About this exercise
Among the entries below, one line contains "MATRIX pin VCC: 3V3 -> VIN" and another contains "FAN2: IRF520 -> AOD4184". Transcribe those two lines and every line between them, exactly.

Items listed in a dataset

---+---

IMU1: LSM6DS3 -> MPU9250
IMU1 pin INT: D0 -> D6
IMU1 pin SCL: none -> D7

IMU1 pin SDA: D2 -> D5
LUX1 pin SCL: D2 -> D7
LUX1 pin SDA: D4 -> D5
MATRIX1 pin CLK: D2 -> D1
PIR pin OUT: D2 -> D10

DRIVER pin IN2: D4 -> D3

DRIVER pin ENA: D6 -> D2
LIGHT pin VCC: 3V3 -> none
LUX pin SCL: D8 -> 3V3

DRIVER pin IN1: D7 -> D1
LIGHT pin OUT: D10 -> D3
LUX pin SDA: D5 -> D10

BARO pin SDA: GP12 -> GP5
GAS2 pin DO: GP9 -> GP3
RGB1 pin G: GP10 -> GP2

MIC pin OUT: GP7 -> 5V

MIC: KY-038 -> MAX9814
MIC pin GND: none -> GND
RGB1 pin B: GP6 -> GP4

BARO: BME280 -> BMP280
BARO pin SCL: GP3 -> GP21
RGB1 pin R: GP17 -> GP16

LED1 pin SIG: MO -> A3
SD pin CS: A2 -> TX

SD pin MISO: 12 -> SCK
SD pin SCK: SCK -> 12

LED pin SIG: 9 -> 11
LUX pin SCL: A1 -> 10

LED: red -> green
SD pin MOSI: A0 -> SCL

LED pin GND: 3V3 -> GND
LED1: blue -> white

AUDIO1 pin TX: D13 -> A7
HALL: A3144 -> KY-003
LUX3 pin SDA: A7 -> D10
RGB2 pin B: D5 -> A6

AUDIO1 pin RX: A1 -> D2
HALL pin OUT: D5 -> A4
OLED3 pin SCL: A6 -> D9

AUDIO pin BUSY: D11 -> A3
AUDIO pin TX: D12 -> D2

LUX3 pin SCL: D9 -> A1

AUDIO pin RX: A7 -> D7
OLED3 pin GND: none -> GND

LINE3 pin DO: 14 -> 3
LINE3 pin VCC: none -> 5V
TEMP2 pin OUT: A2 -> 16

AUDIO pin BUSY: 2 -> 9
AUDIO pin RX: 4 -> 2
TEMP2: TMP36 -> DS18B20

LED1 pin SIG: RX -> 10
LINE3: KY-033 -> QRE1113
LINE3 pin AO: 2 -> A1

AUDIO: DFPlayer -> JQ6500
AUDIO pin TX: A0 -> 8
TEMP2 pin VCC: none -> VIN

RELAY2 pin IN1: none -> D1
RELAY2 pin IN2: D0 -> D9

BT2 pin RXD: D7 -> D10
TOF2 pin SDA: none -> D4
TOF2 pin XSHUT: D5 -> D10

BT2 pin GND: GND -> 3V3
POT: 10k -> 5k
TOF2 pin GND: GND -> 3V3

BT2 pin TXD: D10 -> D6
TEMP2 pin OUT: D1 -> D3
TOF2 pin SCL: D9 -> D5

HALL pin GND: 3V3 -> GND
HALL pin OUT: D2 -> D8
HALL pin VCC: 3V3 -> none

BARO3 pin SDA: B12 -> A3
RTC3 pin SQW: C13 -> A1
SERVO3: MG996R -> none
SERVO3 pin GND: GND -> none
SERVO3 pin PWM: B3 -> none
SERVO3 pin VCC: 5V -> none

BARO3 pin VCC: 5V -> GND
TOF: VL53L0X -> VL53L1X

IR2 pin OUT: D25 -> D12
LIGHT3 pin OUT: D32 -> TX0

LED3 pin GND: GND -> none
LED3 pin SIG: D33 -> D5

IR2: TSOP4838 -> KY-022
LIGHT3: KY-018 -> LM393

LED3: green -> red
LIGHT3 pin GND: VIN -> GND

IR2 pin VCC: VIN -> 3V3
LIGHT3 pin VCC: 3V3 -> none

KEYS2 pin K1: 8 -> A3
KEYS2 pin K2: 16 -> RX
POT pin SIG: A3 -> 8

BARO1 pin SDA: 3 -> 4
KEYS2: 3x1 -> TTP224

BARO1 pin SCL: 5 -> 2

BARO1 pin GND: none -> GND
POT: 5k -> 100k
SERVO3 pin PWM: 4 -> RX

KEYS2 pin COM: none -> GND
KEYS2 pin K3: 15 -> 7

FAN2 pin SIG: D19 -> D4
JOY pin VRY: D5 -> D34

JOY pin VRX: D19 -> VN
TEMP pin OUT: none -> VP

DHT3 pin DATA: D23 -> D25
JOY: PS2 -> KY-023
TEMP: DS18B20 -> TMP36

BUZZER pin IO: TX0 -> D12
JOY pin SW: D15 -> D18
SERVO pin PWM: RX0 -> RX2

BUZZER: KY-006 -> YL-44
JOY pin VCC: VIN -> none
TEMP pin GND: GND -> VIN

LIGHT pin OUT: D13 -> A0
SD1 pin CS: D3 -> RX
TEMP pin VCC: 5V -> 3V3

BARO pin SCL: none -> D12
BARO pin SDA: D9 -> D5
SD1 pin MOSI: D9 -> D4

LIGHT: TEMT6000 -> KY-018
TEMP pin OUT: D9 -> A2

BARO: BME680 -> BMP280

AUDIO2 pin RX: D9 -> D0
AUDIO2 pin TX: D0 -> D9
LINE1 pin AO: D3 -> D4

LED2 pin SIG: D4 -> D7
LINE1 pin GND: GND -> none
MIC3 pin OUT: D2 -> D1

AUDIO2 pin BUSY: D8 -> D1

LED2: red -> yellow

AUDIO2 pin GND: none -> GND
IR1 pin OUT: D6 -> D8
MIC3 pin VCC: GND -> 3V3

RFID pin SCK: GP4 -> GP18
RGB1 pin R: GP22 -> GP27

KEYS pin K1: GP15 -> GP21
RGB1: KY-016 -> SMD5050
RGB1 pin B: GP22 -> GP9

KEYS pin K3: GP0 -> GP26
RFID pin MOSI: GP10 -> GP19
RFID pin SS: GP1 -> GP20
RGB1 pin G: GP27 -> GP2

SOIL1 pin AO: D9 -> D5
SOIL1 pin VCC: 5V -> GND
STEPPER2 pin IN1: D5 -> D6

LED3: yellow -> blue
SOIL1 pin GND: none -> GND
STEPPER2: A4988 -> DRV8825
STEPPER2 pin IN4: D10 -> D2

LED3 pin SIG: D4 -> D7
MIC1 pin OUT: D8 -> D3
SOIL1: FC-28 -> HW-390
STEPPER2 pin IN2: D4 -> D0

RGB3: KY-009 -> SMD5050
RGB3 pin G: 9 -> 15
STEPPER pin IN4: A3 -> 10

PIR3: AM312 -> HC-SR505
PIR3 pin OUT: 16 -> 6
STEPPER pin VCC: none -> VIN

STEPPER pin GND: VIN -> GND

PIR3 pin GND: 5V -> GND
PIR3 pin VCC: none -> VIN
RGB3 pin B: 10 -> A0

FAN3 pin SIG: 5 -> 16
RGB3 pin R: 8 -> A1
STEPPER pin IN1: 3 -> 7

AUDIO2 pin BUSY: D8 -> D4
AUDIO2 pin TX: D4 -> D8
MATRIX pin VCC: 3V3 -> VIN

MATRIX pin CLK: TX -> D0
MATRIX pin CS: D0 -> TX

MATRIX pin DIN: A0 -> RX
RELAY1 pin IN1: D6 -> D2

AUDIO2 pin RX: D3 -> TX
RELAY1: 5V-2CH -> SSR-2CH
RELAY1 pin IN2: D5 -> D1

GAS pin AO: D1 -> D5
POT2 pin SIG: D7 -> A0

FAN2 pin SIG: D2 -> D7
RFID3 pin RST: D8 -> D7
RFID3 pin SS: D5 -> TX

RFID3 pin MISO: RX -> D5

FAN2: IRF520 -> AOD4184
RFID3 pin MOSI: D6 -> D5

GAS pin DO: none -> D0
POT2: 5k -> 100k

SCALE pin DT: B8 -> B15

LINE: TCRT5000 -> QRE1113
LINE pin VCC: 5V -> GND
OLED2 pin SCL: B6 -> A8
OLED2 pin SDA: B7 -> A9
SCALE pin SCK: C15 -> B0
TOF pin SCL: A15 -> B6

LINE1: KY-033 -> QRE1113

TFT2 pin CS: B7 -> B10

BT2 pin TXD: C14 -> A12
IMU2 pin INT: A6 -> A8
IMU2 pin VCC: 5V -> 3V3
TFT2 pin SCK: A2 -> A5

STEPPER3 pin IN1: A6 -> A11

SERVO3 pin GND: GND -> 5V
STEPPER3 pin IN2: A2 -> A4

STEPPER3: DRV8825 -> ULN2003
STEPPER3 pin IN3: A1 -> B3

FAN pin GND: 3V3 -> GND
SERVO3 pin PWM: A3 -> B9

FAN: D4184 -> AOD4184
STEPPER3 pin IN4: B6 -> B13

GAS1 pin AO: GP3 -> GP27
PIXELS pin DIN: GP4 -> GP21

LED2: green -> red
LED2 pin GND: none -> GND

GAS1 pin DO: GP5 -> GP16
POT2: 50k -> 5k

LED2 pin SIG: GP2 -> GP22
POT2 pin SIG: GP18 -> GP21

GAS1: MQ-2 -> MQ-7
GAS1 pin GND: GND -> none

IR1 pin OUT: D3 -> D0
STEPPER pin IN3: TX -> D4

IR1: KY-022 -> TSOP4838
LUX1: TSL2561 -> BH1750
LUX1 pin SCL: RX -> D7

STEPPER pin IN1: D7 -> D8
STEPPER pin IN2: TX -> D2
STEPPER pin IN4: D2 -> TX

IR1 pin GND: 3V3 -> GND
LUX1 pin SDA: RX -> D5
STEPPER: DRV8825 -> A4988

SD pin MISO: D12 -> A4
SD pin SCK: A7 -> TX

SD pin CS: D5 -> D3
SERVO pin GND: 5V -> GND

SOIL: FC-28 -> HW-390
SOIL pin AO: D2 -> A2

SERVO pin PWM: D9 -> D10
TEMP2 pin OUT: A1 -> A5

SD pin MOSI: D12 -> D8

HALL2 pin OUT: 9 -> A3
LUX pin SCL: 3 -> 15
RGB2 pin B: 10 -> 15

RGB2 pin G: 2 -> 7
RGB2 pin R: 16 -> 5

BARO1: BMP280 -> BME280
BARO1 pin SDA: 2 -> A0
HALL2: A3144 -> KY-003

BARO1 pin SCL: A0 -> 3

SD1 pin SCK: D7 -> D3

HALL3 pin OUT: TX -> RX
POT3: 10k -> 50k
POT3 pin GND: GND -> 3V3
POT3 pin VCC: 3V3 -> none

---+---

Task answer
MATRIX pin VCC: 3V3 -> VIN

MATRIX pin CLK: TX -> D0
MATRIX pin CS: D0 -> TX

MATRIX pin DIN: A0 -> RX
RELAY1 pin IN1: D6 -> D2

AUDIO2 pin RX: D3 -> TX
RELAY1: 5V-2CH -> SSR-2CH
RELAY1 pin IN2: D5 -> D1

GAS pin AO: D1 -> D5
POT2 pin SIG: D7 -> A0

FAN2 pin SIG: D2 -> D7
RFID3 pin RST: D8 -> D7
RFID3 pin SS: D5 -> TX

RFID3 pin MISO: RX -> D5

FAN2: IRF520 -> AOD4184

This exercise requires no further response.